#### [Work instructions]
Where a picture appears, leave it out, and transcribe all the lines below exactly.

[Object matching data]
+ + + + + + +
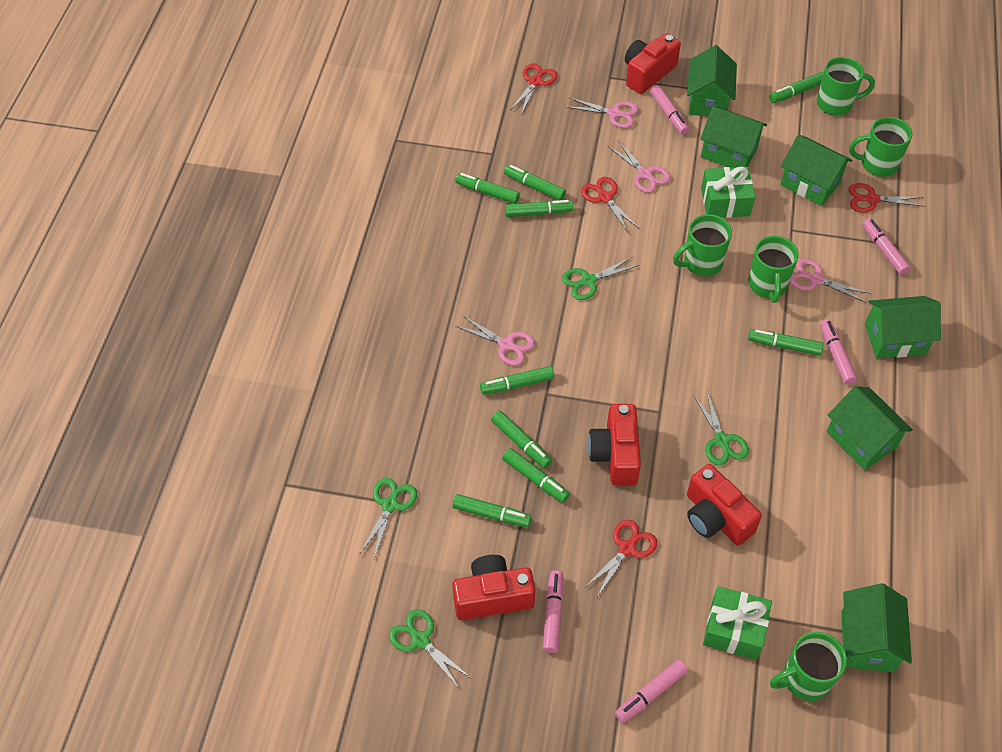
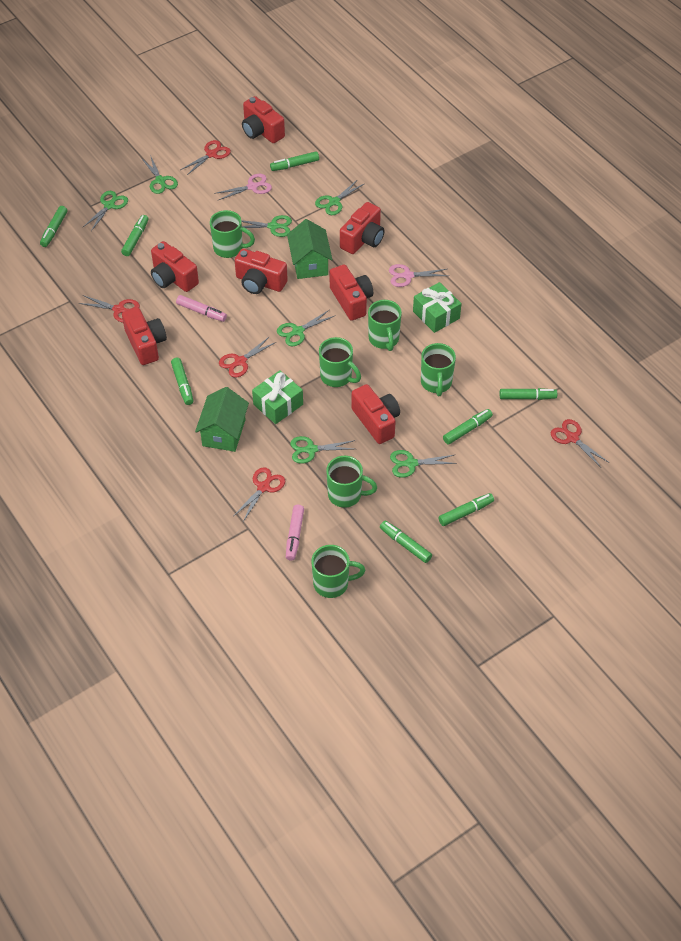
green house: 6 -> 2
green marker: 9 -> 8
green mug: 5 -> 6
green scissors: 4 -> 7
pink marker: 5 -> 2
pink scissors: 4 -> 2
red camera: 4 -> 7
red scissors: 4 -> 5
+ + + + + + +
#### [Task response]
green house: 6 -> 2
green marker: 9 -> 8
green mug: 5 -> 6
green scissors: 4 -> 7
pink marker: 5 -> 2
pink scissors: 4 -> 2
red camera: 4 -> 7
red scissors: 4 -> 5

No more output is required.